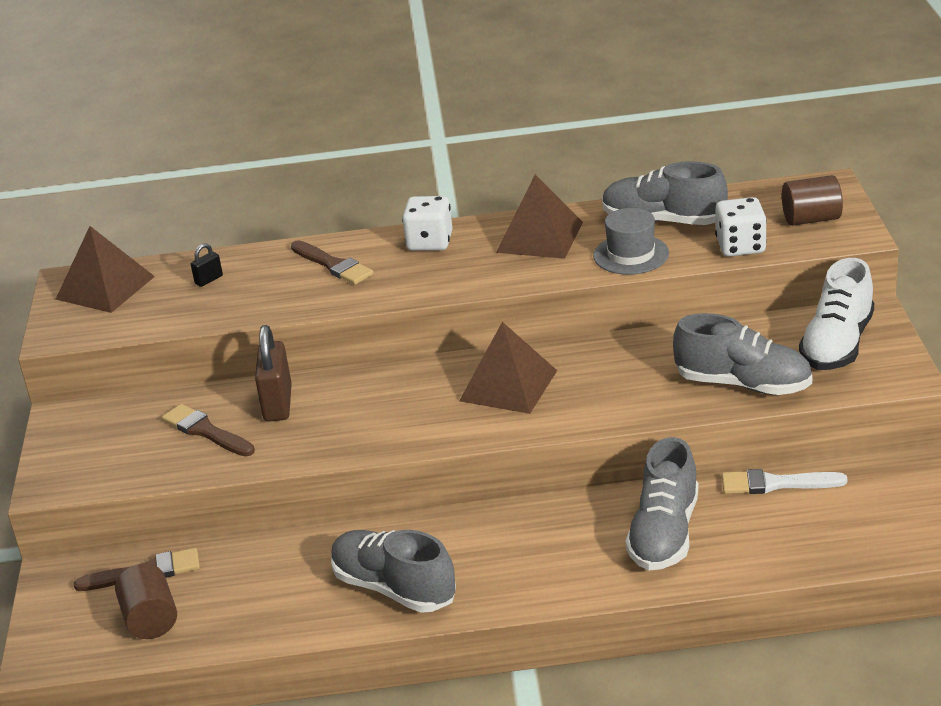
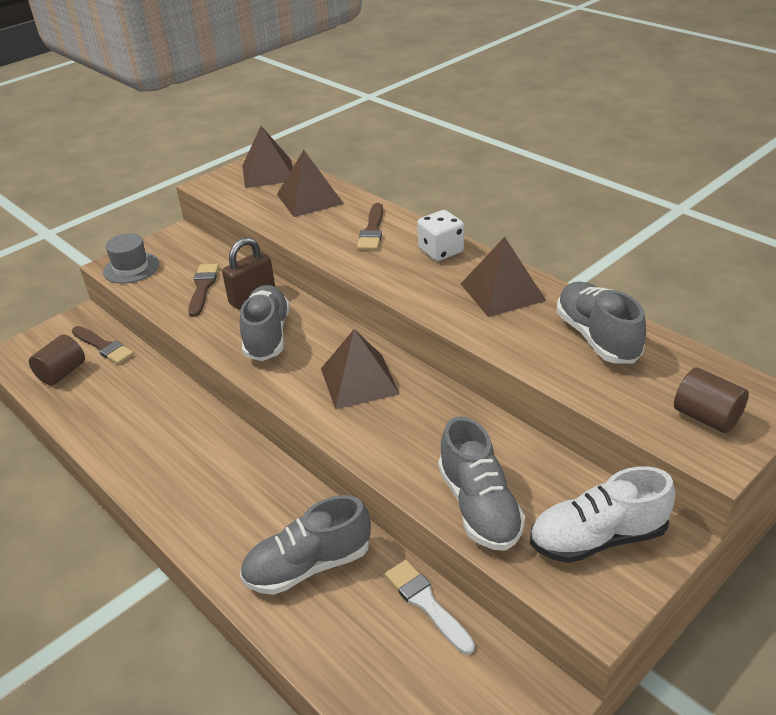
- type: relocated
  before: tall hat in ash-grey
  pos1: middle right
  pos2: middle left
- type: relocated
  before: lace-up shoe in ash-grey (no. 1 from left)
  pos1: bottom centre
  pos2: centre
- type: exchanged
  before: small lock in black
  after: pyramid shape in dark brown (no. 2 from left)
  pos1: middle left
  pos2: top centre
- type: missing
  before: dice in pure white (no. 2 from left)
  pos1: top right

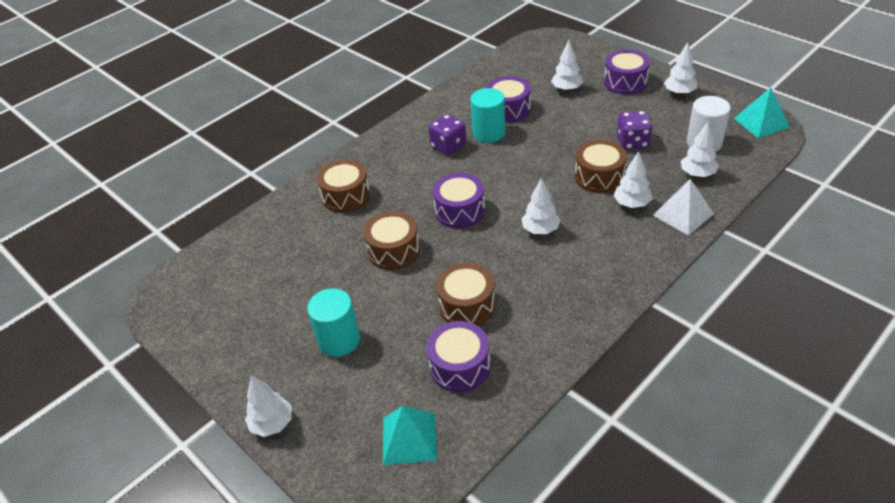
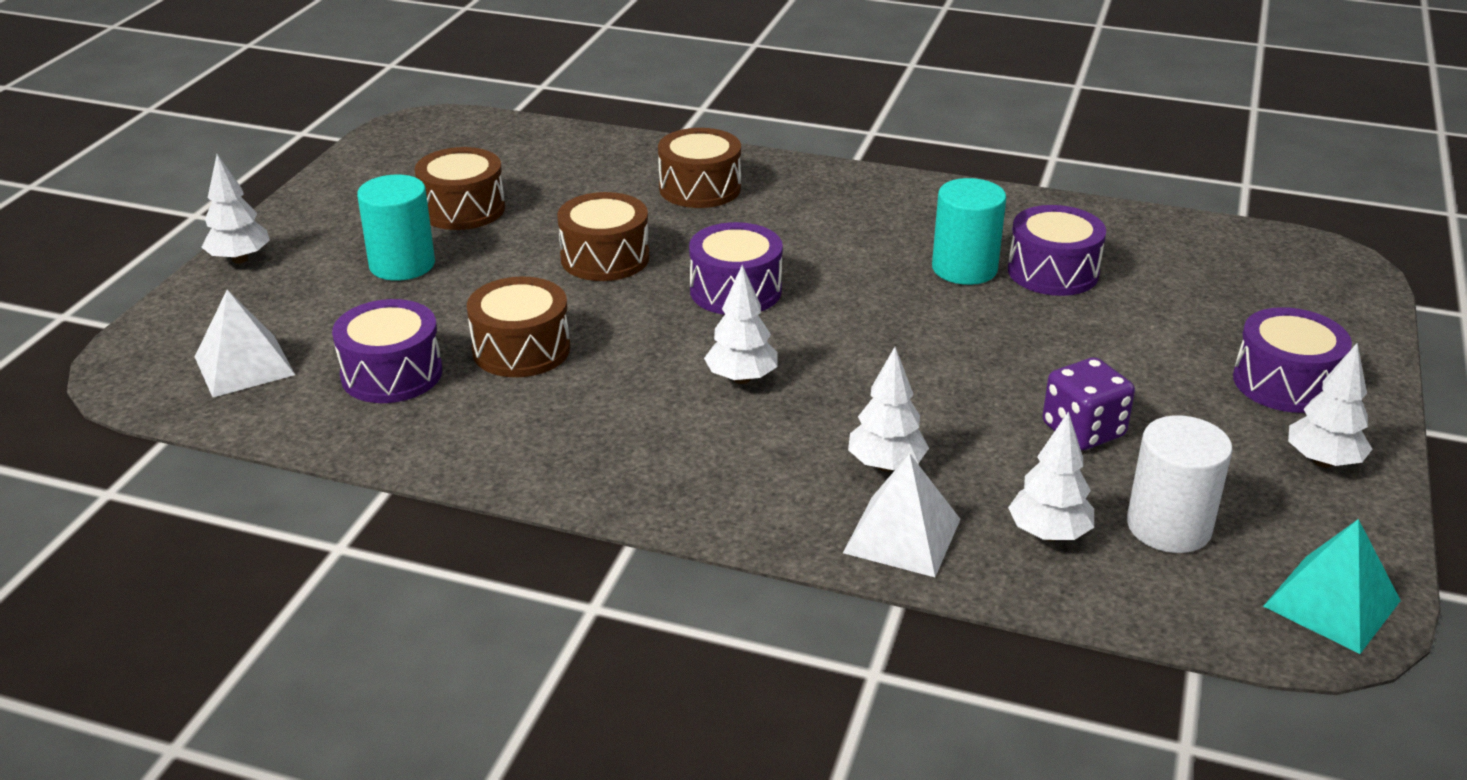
- type: colour
  before: pyramid shape in turquoise (no. 1 from left)
  after: pyramid shape in pure white (no. 1 from left)
  pos1: bottom centre
  pos2: middle left
- type: relocated
  before: drum in dark brown (no. 4 from left in the first image)
  after: drum in dark brown (no. 1 from left)
  pos1: top right
  pos2: top left
- type: missing
  before: dice in royal purple (no. 1 from left)
  pos1: top centre
- type: missing
  before: tree in pure white (no. 3 from left)
  pos1: top centre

- Description of the task -
Each line of the data must be restated exactly, and the pictures must be left out.

- Response area -
- type: relocated
  before: tall hat in ash-grey
  pos1: middle right
  pos2: middle left
- type: relocated
  before: lace-up shoe in ash-grey (no. 1 from left)
  pos1: bottom centre
  pos2: centre
- type: exchanged
  before: small lock in black
  after: pyramid shape in dark brown (no. 2 from left)
  pos1: middle left
  pos2: top centre
- type: missing
  before: dice in pure white (no. 2 from left)
  pos1: top right

- type: colour
  before: pyramid shape in turquoise (no. 1 from left)
  after: pyramid shape in pure white (no. 1 from left)
  pos1: bottom centre
  pos2: middle left
- type: relocated
  before: drum in dark brown (no. 4 from left in the first image)
  after: drum in dark brown (no. 1 from left)
  pos1: top right
  pos2: top left
- type: missing
  before: dice in royal purple (no. 1 from left)
  pos1: top centre
- type: missing
  before: tree in pure white (no. 3 from left)
  pos1: top centre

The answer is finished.